(DATA LISTING begins)

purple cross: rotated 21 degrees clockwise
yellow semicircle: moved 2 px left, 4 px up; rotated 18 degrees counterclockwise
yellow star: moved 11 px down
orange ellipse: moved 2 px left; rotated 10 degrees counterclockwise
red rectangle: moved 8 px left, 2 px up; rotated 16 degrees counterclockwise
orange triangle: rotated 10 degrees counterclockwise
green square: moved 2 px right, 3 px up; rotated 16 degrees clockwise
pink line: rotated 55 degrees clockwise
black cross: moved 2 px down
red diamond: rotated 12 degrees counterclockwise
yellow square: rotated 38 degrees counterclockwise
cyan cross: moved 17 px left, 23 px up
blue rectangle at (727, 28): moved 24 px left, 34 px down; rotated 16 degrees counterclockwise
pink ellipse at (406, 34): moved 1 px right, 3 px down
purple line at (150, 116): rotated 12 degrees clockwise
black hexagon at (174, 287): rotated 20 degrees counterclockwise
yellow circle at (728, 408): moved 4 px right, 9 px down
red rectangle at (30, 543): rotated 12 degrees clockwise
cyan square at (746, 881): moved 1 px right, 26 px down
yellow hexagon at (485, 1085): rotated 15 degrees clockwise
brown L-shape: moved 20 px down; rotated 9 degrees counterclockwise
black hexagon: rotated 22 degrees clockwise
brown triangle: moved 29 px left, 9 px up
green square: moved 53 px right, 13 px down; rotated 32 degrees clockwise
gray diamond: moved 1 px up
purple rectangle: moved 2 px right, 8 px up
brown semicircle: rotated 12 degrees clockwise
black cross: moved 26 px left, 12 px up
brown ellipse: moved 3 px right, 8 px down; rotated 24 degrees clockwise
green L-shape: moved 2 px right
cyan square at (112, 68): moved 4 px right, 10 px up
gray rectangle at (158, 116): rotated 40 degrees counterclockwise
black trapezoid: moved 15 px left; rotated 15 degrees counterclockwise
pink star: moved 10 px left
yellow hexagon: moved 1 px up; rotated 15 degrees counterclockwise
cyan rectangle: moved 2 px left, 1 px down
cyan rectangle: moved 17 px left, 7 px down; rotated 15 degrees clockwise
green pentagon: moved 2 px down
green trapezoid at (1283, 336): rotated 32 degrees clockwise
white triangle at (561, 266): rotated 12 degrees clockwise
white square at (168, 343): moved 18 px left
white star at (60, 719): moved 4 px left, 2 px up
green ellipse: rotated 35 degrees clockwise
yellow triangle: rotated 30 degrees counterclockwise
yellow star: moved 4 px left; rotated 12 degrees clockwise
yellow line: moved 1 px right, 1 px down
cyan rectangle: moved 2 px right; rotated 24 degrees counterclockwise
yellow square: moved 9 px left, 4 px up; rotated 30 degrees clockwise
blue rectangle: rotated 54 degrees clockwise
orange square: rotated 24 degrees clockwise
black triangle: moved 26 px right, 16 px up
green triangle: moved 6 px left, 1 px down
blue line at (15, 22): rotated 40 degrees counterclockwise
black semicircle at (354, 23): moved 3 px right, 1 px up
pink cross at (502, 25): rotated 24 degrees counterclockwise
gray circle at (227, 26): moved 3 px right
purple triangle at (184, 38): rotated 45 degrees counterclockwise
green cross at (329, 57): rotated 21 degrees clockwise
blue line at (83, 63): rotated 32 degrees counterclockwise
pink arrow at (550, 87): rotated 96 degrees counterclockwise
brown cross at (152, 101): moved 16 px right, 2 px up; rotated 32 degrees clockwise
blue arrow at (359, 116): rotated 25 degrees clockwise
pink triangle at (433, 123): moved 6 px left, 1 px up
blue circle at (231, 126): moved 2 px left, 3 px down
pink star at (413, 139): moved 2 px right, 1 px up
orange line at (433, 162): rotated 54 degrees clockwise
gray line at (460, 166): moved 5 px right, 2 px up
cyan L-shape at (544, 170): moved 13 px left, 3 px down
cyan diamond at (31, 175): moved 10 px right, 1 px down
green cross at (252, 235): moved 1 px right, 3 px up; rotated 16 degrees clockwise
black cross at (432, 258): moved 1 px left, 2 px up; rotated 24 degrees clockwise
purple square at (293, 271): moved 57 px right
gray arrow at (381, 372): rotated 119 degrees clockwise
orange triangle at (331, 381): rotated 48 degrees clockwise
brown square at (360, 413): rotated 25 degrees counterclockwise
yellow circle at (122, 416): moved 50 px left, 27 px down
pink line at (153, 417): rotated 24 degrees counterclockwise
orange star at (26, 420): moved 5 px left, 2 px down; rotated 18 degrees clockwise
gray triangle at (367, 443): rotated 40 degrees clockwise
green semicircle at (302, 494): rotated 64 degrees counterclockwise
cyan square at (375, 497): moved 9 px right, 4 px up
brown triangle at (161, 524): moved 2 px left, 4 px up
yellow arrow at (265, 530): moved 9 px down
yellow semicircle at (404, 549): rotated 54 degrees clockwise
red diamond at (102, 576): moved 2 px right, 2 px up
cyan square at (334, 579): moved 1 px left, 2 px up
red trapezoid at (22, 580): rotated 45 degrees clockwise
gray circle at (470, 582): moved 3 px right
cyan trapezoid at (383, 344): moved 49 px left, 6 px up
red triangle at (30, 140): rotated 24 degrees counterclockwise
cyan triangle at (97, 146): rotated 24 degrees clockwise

(DATA LISTING ends)

WHAT THE TASK REQUIRES: Print again the lines of the entries above that fall between the line holding "yellow semicircle: moved" and the line holding "gray rectangle at", inclusive, exactly as they stand.

ANSWER FOR THIS EXERCISE:
yellow semicircle: moved 2 px left, 4 px up; rotated 18 degrees counterclockwise
yellow star: moved 11 px down
orange ellipse: moved 2 px left; rotated 10 degrees counterclockwise
red rectangle: moved 8 px left, 2 px up; rotated 16 degrees counterclockwise
orange triangle: rotated 10 degrees counterclockwise
green square: moved 2 px right, 3 px up; rotated 16 degrees clockwise
pink line: rotated 55 degrees clockwise
black cross: moved 2 px down
red diamond: rotated 12 degrees counterclockwise
yellow square: rotated 38 degrees counterclockwise
cyan cross: moved 17 px left, 23 px up
blue rectangle at (727, 28): moved 24 px left, 34 px down; rotated 16 degrees counterclockwise
pink ellipse at (406, 34): moved 1 px right, 3 px down
purple line at (150, 116): rotated 12 degrees clockwise
black hexagon at (174, 287): rotated 20 degrees counterclockwise
yellow circle at (728, 408): moved 4 px right, 9 px down
red rectangle at (30, 543): rotated 12 degrees clockwise
cyan square at (746, 881): moved 1 px right, 26 px down
yellow hexagon at (485, 1085): rotated 15 degrees clockwise
brown L-shape: moved 20 px down; rotated 9 degrees counterclockwise
black hexagon: rotated 22 degrees clockwise
brown triangle: moved 29 px left, 9 px up
green square: moved 53 px right, 13 px down; rotated 32 degrees clockwise
gray diamond: moved 1 px up
purple rectangle: moved 2 px right, 8 px up
brown semicircle: rotated 12 degrees clockwise
black cross: moved 26 px left, 12 px up
brown ellipse: moved 3 px right, 8 px down; rotated 24 degrees clockwise
green L-shape: moved 2 px right
cyan square at (112, 68): moved 4 px right, 10 px up
gray rectangle at (158, 116): rotated 40 degrees counterclockwise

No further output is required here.